* PROBLEM
Copy each line of the data below in which the word "orange" can be found.

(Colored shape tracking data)
=== Begin Enclosure ===

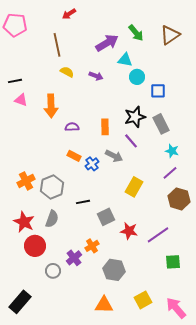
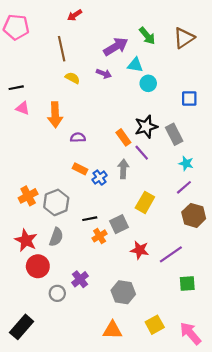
purple arrow: (96, 76) -> (104, 74), moved
blue square: (158, 91) -> (189, 99), moved
orange rectangle: (105, 127) -> (123, 137), moved, turned -35
gray arrow: (114, 156) -> (123, 169), turned -114
gray square: (106, 217) -> (119, 224), moved
orange cross: (92, 246) -> (100, 236), moved

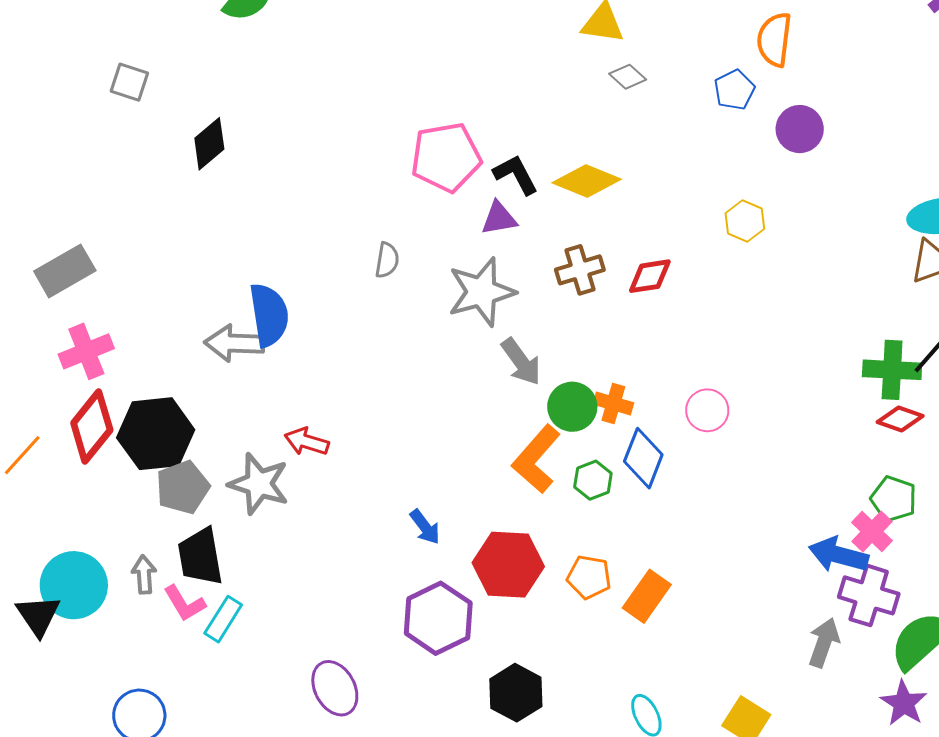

=== End Enclosure ===

* SOLUTION FOR THIS EXERCISE
orange rectangle: (105, 127) -> (123, 137), moved, turned -35
orange cross: (92, 246) -> (100, 236), moved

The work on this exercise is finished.